### AIM
Reproduce every line of the material below word for word, leaving out the pictures.

=== GIVEN RECORDS ===

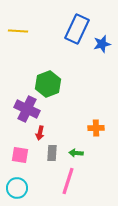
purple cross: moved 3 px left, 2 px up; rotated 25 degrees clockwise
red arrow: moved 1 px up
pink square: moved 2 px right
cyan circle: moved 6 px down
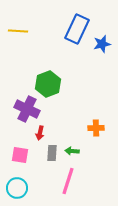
green arrow: moved 4 px left, 2 px up
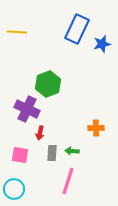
yellow line: moved 1 px left, 1 px down
cyan circle: moved 3 px left, 1 px down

===

### ANSWER
purple cross: moved 3 px left, 2 px up; rotated 25 degrees clockwise
red arrow: moved 1 px up
pink square: moved 2 px right
cyan circle: moved 6 px down
green arrow: moved 4 px left, 2 px up
yellow line: moved 1 px left, 1 px down
cyan circle: moved 3 px left, 1 px down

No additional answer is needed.